→ **Your objective**:
For the data below, give again exactly the lines from the one containing "camera: 175 degrees left, 0 degrees up" through the one containing "red strawberry [68,325,98,351] -> none", both ends included, and no others.

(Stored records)
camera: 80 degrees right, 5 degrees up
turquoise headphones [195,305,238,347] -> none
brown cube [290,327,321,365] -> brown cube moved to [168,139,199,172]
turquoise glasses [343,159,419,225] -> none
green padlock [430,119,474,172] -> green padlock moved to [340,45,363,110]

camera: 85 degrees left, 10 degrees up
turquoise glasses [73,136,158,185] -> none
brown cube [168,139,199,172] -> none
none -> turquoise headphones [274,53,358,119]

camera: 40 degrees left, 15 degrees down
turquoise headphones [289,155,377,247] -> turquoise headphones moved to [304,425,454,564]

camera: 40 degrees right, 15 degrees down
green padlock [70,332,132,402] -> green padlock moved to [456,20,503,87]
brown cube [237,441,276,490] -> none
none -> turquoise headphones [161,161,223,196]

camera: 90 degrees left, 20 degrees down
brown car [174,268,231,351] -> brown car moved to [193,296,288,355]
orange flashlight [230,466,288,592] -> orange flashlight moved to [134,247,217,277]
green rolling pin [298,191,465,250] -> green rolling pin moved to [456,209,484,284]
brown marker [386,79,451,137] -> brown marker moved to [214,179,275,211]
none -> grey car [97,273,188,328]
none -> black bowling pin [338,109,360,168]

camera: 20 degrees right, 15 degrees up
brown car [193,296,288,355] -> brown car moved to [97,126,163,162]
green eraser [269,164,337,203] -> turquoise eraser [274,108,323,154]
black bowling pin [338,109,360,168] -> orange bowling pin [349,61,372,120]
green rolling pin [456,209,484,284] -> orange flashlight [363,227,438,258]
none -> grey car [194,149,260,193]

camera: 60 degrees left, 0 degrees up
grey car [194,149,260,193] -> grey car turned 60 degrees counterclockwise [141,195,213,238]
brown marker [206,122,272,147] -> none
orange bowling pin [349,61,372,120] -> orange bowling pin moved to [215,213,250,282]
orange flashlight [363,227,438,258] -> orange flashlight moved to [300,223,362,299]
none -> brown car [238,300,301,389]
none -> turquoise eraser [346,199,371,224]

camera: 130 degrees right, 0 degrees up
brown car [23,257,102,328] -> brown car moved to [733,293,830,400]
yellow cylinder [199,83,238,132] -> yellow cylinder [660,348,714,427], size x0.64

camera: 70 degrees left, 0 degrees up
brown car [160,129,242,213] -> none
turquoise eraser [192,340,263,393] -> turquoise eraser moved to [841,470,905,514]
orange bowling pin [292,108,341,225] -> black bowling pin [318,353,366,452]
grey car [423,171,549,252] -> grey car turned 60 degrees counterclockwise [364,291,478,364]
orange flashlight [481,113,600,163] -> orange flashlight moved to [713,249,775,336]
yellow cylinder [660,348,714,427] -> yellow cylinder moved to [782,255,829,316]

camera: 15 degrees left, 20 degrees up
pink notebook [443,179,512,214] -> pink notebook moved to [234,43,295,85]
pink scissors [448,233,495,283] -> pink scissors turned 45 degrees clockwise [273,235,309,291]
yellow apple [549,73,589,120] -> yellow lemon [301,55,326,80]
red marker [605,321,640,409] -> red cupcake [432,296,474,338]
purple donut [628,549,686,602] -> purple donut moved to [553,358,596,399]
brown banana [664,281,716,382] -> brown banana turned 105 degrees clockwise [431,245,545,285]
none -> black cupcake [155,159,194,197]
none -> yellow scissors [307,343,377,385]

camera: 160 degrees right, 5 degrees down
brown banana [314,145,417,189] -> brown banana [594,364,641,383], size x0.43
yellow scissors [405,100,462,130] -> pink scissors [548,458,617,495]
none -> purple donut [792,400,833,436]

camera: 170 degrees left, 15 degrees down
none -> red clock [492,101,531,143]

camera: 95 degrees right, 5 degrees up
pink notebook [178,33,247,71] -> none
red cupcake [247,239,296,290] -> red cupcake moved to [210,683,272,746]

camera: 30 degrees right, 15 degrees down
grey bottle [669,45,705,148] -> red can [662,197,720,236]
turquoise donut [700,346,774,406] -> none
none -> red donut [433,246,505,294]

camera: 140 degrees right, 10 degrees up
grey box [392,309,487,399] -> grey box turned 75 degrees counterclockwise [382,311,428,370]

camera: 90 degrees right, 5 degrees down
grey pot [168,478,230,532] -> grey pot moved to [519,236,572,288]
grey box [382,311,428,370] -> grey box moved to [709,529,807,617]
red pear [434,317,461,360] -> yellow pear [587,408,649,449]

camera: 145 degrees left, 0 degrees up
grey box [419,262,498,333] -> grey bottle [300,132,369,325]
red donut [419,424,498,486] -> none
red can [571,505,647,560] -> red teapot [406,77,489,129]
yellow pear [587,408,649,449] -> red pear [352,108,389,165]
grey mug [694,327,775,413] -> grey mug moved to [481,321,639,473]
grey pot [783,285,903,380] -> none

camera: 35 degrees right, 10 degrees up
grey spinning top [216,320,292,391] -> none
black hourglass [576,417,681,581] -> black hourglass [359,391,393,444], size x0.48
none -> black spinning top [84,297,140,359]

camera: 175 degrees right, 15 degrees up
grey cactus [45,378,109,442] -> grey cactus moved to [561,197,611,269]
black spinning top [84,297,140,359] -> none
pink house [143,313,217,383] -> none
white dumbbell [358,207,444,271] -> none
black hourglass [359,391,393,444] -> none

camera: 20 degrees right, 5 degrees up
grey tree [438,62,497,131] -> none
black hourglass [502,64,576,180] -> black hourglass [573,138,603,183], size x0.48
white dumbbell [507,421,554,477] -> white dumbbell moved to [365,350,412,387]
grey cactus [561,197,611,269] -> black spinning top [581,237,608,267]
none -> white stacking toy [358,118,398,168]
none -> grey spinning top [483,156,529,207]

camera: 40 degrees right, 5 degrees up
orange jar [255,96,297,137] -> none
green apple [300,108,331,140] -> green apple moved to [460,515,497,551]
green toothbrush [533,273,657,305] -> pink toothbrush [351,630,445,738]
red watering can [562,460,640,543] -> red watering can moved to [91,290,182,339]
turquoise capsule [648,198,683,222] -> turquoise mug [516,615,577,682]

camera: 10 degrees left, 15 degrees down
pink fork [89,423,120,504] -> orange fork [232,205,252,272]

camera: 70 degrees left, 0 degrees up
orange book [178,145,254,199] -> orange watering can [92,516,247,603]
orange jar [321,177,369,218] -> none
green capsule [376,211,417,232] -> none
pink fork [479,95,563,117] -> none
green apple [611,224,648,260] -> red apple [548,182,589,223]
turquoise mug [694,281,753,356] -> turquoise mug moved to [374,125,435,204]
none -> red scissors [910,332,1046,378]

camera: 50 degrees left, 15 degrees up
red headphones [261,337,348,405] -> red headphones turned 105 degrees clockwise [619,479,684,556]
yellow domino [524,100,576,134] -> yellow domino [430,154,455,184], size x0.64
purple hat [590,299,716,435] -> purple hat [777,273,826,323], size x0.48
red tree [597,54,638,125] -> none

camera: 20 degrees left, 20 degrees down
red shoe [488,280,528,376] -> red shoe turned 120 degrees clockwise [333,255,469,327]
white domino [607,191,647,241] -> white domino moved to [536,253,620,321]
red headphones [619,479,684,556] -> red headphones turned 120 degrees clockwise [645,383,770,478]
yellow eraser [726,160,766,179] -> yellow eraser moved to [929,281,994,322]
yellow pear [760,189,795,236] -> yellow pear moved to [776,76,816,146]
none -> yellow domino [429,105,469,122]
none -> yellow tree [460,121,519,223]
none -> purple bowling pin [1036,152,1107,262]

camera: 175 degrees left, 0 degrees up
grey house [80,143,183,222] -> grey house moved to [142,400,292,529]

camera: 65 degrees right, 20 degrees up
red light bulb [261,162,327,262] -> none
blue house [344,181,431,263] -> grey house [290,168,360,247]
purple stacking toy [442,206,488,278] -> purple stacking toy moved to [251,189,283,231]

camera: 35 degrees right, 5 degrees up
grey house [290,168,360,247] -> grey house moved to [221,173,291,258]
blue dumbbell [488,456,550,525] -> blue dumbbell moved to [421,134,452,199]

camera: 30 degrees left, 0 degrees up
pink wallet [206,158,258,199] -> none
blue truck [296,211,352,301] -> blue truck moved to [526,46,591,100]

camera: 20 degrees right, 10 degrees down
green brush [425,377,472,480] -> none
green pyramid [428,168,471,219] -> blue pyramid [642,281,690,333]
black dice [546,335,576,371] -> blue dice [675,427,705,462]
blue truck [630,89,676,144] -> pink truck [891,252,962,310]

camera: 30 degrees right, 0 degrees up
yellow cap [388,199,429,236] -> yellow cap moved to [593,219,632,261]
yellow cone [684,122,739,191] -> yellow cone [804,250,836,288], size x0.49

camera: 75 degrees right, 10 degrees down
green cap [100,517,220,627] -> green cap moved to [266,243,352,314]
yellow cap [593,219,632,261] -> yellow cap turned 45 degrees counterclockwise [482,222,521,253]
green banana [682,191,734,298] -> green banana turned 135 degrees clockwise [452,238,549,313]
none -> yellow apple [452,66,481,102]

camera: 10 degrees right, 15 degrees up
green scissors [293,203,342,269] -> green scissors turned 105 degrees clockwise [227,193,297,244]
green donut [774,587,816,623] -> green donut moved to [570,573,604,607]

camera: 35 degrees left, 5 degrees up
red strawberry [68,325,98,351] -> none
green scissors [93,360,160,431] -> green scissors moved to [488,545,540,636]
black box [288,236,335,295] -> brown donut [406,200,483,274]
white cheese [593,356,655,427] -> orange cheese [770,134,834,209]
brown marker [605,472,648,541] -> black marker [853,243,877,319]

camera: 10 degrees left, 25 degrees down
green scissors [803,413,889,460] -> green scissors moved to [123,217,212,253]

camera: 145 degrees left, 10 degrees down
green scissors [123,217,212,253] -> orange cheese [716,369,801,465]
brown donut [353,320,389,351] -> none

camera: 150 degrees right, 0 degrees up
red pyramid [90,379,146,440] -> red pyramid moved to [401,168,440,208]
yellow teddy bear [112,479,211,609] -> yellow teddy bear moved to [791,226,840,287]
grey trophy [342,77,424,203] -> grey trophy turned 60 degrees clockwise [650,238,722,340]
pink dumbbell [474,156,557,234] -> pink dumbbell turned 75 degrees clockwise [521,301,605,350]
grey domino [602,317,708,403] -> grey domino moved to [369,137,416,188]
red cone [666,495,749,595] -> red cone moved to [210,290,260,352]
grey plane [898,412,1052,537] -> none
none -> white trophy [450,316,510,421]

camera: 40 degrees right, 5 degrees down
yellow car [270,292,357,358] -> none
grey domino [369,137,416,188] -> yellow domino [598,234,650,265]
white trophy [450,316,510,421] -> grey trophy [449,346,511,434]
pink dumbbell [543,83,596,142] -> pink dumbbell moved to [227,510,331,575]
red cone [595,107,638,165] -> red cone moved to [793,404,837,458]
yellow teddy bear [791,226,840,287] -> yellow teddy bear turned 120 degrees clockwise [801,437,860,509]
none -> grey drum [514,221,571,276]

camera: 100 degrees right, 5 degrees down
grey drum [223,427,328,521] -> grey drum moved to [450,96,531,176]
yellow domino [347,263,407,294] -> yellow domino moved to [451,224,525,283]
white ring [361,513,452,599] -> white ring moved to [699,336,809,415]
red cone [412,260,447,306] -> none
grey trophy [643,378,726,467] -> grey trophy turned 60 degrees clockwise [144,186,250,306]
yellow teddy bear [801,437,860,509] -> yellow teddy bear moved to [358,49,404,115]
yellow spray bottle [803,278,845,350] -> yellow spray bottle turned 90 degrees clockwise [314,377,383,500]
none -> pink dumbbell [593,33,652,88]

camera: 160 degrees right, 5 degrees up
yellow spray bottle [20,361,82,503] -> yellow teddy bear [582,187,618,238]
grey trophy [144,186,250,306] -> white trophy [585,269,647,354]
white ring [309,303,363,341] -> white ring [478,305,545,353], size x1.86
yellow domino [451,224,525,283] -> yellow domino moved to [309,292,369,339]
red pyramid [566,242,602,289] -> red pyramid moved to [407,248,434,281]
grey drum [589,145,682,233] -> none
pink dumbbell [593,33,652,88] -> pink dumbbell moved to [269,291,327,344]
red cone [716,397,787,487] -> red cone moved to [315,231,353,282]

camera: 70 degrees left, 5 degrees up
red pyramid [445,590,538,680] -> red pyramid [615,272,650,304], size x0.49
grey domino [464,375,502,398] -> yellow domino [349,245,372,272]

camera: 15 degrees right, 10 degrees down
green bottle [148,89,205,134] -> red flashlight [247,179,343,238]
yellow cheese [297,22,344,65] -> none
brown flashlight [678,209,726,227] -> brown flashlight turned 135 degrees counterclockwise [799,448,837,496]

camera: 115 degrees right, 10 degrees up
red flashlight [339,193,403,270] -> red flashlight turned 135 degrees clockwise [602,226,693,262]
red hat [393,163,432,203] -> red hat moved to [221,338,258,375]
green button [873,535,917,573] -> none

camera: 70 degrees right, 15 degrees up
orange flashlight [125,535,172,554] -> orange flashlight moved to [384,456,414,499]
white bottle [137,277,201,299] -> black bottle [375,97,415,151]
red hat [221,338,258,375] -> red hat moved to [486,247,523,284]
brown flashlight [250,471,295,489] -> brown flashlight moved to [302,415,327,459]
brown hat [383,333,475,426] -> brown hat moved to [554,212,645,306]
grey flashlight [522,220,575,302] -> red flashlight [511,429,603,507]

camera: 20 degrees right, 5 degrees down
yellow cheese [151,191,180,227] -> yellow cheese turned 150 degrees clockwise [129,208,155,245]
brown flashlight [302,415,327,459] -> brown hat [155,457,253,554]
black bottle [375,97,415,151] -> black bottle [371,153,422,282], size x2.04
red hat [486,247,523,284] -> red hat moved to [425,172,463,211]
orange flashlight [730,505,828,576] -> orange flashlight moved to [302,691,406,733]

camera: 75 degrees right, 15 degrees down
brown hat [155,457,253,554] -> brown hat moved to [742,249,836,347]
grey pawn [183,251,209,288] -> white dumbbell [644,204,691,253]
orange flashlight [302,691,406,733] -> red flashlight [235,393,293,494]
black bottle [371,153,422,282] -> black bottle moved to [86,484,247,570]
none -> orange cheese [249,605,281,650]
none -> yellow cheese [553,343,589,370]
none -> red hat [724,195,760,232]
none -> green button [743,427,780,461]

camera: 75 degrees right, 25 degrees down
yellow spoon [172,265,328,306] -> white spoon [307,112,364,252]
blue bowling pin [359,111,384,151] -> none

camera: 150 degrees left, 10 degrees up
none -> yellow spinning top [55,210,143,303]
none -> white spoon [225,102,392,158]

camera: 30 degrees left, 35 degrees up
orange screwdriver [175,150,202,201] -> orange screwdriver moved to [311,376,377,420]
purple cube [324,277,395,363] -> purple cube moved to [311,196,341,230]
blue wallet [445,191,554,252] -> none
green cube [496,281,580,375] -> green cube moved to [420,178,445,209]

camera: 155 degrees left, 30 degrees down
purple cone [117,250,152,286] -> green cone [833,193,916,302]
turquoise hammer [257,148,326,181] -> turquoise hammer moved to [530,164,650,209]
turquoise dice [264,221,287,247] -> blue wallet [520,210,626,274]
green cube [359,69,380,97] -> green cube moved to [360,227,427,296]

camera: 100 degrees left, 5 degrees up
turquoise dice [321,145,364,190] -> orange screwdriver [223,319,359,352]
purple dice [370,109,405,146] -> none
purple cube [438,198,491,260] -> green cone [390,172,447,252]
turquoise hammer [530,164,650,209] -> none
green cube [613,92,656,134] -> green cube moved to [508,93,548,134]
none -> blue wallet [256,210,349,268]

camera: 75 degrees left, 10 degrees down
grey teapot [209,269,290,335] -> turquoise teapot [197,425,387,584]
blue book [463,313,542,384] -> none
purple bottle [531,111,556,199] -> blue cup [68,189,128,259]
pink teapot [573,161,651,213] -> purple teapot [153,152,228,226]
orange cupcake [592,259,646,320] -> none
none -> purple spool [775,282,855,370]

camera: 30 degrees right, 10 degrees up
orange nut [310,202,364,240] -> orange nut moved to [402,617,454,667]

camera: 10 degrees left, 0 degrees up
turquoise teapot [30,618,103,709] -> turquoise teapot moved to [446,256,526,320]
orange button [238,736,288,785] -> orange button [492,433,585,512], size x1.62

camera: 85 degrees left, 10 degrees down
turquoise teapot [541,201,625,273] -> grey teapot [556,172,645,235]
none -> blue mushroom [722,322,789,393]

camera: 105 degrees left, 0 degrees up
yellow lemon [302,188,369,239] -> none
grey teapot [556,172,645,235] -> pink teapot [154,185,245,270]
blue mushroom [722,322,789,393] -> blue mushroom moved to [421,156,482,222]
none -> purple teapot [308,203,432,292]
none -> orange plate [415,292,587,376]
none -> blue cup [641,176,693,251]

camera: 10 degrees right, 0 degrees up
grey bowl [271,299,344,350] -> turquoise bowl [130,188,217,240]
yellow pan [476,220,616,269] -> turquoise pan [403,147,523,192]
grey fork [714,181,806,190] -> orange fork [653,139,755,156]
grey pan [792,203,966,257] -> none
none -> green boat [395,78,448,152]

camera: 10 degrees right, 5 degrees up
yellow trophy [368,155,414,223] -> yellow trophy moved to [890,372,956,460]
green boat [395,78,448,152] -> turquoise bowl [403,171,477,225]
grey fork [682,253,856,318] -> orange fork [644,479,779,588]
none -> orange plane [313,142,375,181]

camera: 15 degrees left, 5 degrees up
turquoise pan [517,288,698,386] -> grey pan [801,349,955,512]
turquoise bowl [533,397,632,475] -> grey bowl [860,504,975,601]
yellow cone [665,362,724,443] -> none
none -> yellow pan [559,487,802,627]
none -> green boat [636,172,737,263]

→ **Your response**:
camera: 175 degrees left, 0 degrees up
grey house [80,143,183,222] -> grey house moved to [142,400,292,529]

camera: 65 degrees right, 20 degrees up
red light bulb [261,162,327,262] -> none
blue house [344,181,431,263] -> grey house [290,168,360,247]
purple stacking toy [442,206,488,278] -> purple stacking toy moved to [251,189,283,231]

camera: 35 degrees right, 5 degrees up
grey house [290,168,360,247] -> grey house moved to [221,173,291,258]
blue dumbbell [488,456,550,525] -> blue dumbbell moved to [421,134,452,199]

camera: 30 degrees left, 0 degrees up
pink wallet [206,158,258,199] -> none
blue truck [296,211,352,301] -> blue truck moved to [526,46,591,100]

camera: 20 degrees right, 10 degrees down
green brush [425,377,472,480] -> none
green pyramid [428,168,471,219] -> blue pyramid [642,281,690,333]
black dice [546,335,576,371] -> blue dice [675,427,705,462]
blue truck [630,89,676,144] -> pink truck [891,252,962,310]

camera: 30 degrees right, 0 degrees up
yellow cap [388,199,429,236] -> yellow cap moved to [593,219,632,261]
yellow cone [684,122,739,191] -> yellow cone [804,250,836,288], size x0.49

camera: 75 degrees right, 10 degrees down
green cap [100,517,220,627] -> green cap moved to [266,243,352,314]
yellow cap [593,219,632,261] -> yellow cap turned 45 degrees counterclockwise [482,222,521,253]
green banana [682,191,734,298] -> green banana turned 135 degrees clockwise [452,238,549,313]
none -> yellow apple [452,66,481,102]

camera: 10 degrees right, 15 degrees up
green scissors [293,203,342,269] -> green scissors turned 105 degrees clockwise [227,193,297,244]
green donut [774,587,816,623] -> green donut moved to [570,573,604,607]

camera: 35 degrees left, 5 degrees up
red strawberry [68,325,98,351] -> none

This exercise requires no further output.